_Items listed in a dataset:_
Content starts

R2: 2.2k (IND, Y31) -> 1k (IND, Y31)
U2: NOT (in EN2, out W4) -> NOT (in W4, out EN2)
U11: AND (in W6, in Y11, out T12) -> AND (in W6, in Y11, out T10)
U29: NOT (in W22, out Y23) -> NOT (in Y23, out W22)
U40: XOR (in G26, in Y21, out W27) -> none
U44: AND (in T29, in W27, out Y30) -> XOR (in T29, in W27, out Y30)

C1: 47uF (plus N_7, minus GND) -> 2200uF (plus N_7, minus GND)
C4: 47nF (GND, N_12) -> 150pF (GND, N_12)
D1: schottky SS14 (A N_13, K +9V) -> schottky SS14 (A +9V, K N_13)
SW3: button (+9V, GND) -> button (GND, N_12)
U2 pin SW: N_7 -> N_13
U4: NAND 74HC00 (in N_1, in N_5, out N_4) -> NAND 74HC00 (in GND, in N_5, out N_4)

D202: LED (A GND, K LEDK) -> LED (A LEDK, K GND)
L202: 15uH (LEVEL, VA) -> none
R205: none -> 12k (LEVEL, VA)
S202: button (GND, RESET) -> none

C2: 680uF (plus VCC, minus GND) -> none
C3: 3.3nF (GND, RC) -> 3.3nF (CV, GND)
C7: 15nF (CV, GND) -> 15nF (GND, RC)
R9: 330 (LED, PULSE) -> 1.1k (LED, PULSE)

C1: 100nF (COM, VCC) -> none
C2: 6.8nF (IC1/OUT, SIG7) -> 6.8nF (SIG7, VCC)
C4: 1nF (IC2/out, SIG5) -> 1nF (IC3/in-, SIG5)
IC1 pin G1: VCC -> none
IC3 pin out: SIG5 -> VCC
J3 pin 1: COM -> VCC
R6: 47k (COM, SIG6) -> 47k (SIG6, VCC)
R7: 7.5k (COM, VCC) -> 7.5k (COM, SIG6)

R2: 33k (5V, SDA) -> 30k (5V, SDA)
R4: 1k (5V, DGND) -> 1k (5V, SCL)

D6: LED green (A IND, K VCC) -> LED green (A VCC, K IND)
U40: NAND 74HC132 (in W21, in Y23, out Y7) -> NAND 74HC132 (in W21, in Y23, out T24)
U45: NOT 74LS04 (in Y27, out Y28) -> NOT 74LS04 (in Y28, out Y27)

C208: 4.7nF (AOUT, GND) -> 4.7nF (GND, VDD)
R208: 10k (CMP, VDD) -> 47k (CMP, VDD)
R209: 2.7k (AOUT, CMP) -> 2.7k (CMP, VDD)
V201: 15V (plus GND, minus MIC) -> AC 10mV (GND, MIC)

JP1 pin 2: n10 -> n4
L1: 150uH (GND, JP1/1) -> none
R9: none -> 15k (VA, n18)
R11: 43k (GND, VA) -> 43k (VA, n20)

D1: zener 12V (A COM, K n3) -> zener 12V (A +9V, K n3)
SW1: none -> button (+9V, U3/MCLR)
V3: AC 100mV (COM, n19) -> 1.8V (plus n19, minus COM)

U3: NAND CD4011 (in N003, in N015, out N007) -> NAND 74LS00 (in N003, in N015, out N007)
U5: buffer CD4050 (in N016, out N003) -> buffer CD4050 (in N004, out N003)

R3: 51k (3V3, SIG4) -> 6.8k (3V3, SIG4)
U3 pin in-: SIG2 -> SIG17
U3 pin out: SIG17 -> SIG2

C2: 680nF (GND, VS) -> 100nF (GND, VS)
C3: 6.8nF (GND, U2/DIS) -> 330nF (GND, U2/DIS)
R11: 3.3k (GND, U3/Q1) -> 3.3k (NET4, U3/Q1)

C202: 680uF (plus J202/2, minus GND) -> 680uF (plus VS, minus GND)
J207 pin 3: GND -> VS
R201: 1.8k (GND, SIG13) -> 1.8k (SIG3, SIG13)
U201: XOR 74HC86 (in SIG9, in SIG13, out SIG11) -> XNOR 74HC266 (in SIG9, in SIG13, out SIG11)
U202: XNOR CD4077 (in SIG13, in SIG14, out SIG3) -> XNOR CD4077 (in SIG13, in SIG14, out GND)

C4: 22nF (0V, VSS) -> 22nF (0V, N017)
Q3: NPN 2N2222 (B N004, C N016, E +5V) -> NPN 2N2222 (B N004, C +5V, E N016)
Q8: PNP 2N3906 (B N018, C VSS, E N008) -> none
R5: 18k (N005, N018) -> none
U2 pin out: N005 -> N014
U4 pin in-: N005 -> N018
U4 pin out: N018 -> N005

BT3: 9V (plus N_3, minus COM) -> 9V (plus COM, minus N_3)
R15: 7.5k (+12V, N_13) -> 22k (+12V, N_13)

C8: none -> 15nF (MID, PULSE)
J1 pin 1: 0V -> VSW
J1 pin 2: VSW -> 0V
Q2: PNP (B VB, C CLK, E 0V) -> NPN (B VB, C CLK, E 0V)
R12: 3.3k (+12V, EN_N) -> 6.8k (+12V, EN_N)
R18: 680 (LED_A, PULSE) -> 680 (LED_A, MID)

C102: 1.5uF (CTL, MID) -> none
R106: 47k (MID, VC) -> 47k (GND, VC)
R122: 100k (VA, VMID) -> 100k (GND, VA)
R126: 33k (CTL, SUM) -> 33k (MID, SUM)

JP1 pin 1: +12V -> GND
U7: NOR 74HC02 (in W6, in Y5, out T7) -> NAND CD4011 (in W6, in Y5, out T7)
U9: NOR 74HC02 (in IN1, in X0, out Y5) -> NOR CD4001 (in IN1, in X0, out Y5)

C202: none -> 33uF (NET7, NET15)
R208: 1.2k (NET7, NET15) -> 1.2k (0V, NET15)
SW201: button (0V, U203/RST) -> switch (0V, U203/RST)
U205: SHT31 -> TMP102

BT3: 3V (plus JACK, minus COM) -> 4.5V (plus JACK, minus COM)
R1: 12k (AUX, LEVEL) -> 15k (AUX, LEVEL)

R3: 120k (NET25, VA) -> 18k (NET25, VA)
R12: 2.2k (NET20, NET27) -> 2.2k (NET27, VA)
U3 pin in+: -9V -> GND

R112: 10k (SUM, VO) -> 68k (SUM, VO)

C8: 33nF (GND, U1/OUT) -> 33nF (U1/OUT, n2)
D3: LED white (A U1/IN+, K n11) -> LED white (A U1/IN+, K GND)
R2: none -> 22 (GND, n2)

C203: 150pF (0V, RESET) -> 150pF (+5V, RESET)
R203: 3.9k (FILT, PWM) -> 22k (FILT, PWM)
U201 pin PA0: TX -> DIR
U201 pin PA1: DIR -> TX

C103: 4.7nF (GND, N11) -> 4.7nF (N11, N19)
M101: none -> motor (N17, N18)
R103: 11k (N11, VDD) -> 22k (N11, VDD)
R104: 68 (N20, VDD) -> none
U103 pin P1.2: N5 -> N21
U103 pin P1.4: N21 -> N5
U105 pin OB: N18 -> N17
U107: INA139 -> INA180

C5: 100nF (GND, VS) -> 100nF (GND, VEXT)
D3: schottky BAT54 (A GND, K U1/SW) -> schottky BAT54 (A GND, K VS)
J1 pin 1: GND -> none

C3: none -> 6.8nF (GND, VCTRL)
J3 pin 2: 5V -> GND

Content ends

_What the exercise asks:_ Repeat the entries word for word. Skip none of them.

_Solution to the problem:_
R2: 2.2k (IND, Y31) -> 1k (IND, Y31)
U2: NOT (in EN2, out W4) -> NOT (in W4, out EN2)
U11: AND (in W6, in Y11, out T12) -> AND (in W6, in Y11, out T10)
U29: NOT (in W22, out Y23) -> NOT (in Y23, out W22)
U40: XOR (in G26, in Y21, out W27) -> none
U44: AND (in T29, in W27, out Y30) -> XOR (in T29, in W27, out Y30)

C1: 47uF (plus N_7, minus GND) -> 2200uF (plus N_7, minus GND)
C4: 47nF (GND, N_12) -> 150pF (GND, N_12)
D1: schottky SS14 (A N_13, K +9V) -> schottky SS14 (A +9V, K N_13)
SW3: button (+9V, GND) -> button (GND, N_12)
U2 pin SW: N_7 -> N_13
U4: NAND 74HC00 (in N_1, in N_5, out N_4) -> NAND 74HC00 (in GND, in N_5, out N_4)

D202: LED (A GND, K LEDK) -> LED (A LEDK, K GND)
L202: 15uH (LEVEL, VA) -> none
R205: none -> 12k (LEVEL, VA)
S202: button (GND, RESET) -> none

C2: 680uF (plus VCC, minus GND) -> none
C3: 3.3nF (GND, RC) -> 3.3nF (CV, GND)
C7: 15nF (CV, GND) -> 15nF (GND, RC)
R9: 330 (LED, PULSE) -> 1.1k (LED, PULSE)

C1: 100nF (COM, VCC) -> none
C2: 6.8nF (IC1/OUT, SIG7) -> 6.8nF (SIG7, VCC)
C4: 1nF (IC2/out, SIG5) -> 1nF (IC3/in-, SIG5)
IC1 pin G1: VCC -> none
IC3 pin out: SIG5 -> VCC
J3 pin 1: COM -> VCC
R6: 47k (COM, SIG6) -> 47k (SIG6, VCC)
R7: 7.5k (COM, VCC) -> 7.5k (COM, SIG6)

R2: 33k (5V, SDA) -> 30k (5V, SDA)
R4: 1k (5V, DGND) -> 1k (5V, SCL)

D6: LED green (A IND, K VCC) -> LED green (A VCC, K IND)
U40: NAND 74HC132 (in W21, in Y23, out Y7) -> NAND 74HC132 (in W21, in Y23, out T24)
U45: NOT 74LS04 (in Y27, out Y28) -> NOT 74LS04 (in Y28, out Y27)

C208: 4.7nF (AOUT, GND) -> 4.7nF (GND, VDD)
R208: 10k (CMP, VDD) -> 47k (CMP, VDD)
R209: 2.7k (AOUT, CMP) -> 2.7k (CMP, VDD)
V201: 15V (plus GND, minus MIC) -> AC 10mV (GND, MIC)

JP1 pin 2: n10 -> n4
L1: 150uH (GND, JP1/1) -> none
R9: none -> 15k (VA, n18)
R11: 43k (GND, VA) -> 43k (VA, n20)

D1: zener 12V (A COM, K n3) -> zener 12V (A +9V, K n3)
SW1: none -> button (+9V, U3/MCLR)
V3: AC 100mV (COM, n19) -> 1.8V (plus n19, minus COM)

U3: NAND CD4011 (in N003, in N015, out N007) -> NAND 74LS00 (in N003, in N015, out N007)
U5: buffer CD4050 (in N016, out N003) -> buffer CD4050 (in N004, out N003)

R3: 51k (3V3, SIG4) -> 6.8k (3V3, SIG4)
U3 pin in-: SIG2 -> SIG17
U3 pin out: SIG17 -> SIG2

C2: 680nF (GND, VS) -> 100nF (GND, VS)
C3: 6.8nF (GND, U2/DIS) -> 330nF (GND, U2/DIS)
R11: 3.3k (GND, U3/Q1) -> 3.3k (NET4, U3/Q1)

C202: 680uF (plus J202/2, minus GND) -> 680uF (plus VS, minus GND)
J207 pin 3: GND -> VS
R201: 1.8k (GND, SIG13) -> 1.8k (SIG3, SIG13)
U201: XOR 74HC86 (in SIG9, in SIG13, out SIG11) -> XNOR 74HC266 (in SIG9, in SIG13, out SIG11)
U202: XNOR CD4077 (in SIG13, in SIG14, out SIG3) -> XNOR CD4077 (in SIG13, in SIG14, out GND)

C4: 22nF (0V, VSS) -> 22nF (0V, N017)
Q3: NPN 2N2222 (B N004, C N016, E +5V) -> NPN 2N2222 (B N004, C +5V, E N016)
Q8: PNP 2N3906 (B N018, C VSS, E N008) -> none
R5: 18k (N005, N018) -> none
U2 pin out: N005 -> N014
U4 pin in-: N005 -> N018
U4 pin out: N018 -> N005

BT3: 9V (plus N_3, minus COM) -> 9V (plus COM, minus N_3)
R15: 7.5k (+12V, N_13) -> 22k (+12V, N_13)

C8: none -> 15nF (MID, PULSE)
J1 pin 1: 0V -> VSW
J1 pin 2: VSW -> 0V
Q2: PNP (B VB, C CLK, E 0V) -> NPN (B VB, C CLK, E 0V)
R12: 3.3k (+12V, EN_N) -> 6.8k (+12V, EN_N)
R18: 680 (LED_A, PULSE) -> 680 (LED_A, MID)

C102: 1.5uF (CTL, MID) -> none
R106: 47k (MID, VC) -> 47k (GND, VC)
R122: 100k (VA, VMID) -> 100k (GND, VA)
R126: 33k (CTL, SUM) -> 33k (MID, SUM)

JP1 pin 1: +12V -> GND
U7: NOR 74HC02 (in W6, in Y5, out T7) -> NAND CD4011 (in W6, in Y5, out T7)
U9: NOR 74HC02 (in IN1, in X0, out Y5) -> NOR CD4001 (in IN1, in X0, out Y5)

C202: none -> 33uF (NET7, NET15)
R208: 1.2k (NET7, NET15) -> 1.2k (0V, NET15)
SW201: button (0V, U203/RST) -> switch (0V, U203/RST)
U205: SHT31 -> TMP102

BT3: 3V (plus JACK, minus COM) -> 4.5V (plus JACK, minus COM)
R1: 12k (AUX, LEVEL) -> 15k (AUX, LEVEL)

R3: 120k (NET25, VA) -> 18k (NET25, VA)
R12: 2.2k (NET20, NET27) -> 2.2k (NET27, VA)
U3 pin in+: -9V -> GND

R112: 10k (SUM, VO) -> 68k (SUM, VO)

C8: 33nF (GND, U1/OUT) -> 33nF (U1/OUT, n2)
D3: LED white (A U1/IN+, K n11) -> LED white (A U1/IN+, K GND)
R2: none -> 22 (GND, n2)

C203: 150pF (0V, RESET) -> 150pF (+5V, RESET)
R203: 3.9k (FILT, PWM) -> 22k (FILT, PWM)
U201 pin PA0: TX -> DIR
U201 pin PA1: DIR -> TX

C103: 4.7nF (GND, N11) -> 4.7nF (N11, N19)
M101: none -> motor (N17, N18)
R103: 11k (N11, VDD) -> 22k (N11, VDD)
R104: 68 (N20, VDD) -> none
U103 pin P1.2: N5 -> N21
U103 pin P1.4: N21 -> N5
U105 pin OB: N18 -> N17
U107: INA139 -> INA180

C5: 100nF (GND, VS) -> 100nF (GND, VEXT)
D3: schottky BAT54 (A GND, K U1/SW) -> schottky BAT54 (A GND, K VS)
J1 pin 1: GND -> none

C3: none -> 6.8nF (GND, VCTRL)
J3 pin 2: 5V -> GND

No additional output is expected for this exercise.